(Coordinate-based object records)
════════════════════

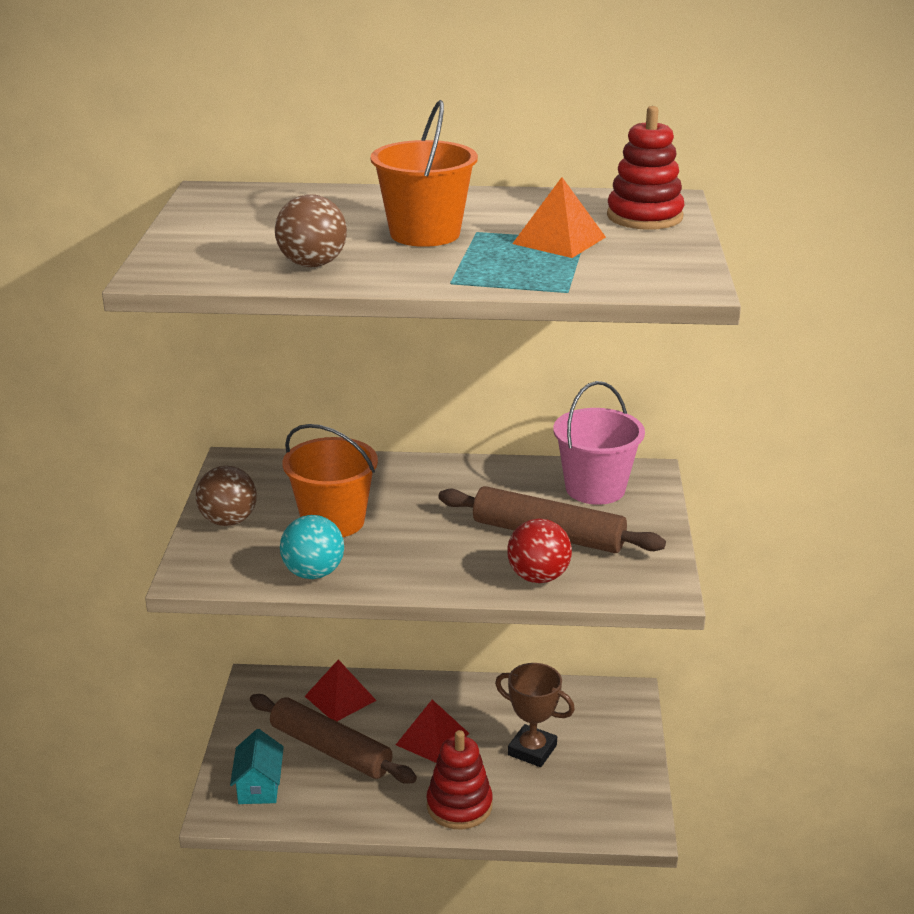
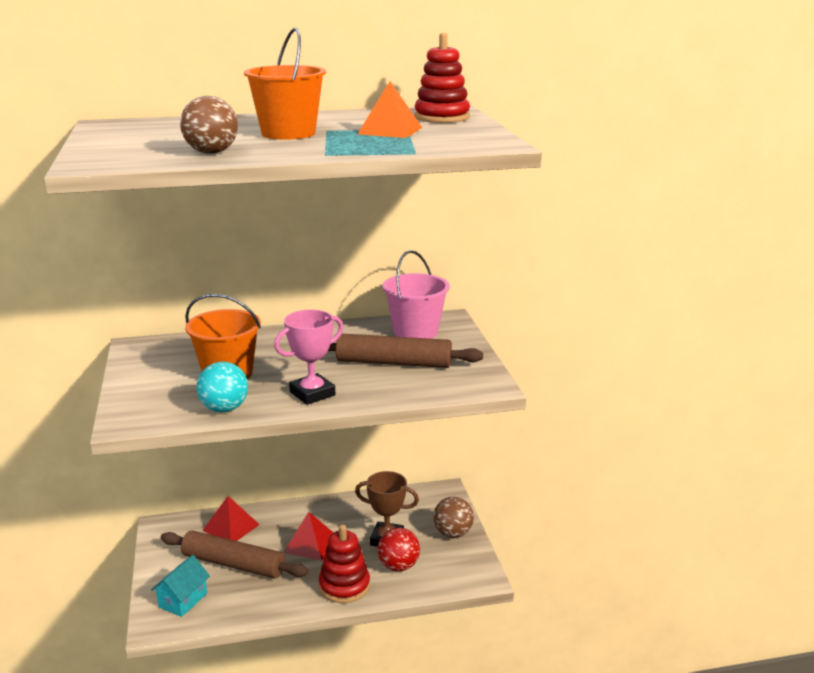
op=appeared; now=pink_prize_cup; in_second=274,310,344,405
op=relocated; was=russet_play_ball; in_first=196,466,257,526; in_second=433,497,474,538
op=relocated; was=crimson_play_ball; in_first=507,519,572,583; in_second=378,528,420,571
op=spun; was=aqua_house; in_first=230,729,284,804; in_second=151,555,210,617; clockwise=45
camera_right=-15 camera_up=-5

════════════════════

Every line from the one containing "op=relocated; was=russet_play_ball; in_first=196,466,257,526;" through the final line of the data above is to be restated word for word, and nothing more.

op=relocated; was=russet_play_ball; in_first=196,466,257,526; in_second=433,497,474,538
op=relocated; was=crimson_play_ball; in_first=507,519,572,583; in_second=378,528,420,571
op=spun; was=aqua_house; in_first=230,729,284,804; in_second=151,555,210,617; clockwise=45
camera_right=-15 camera_up=-5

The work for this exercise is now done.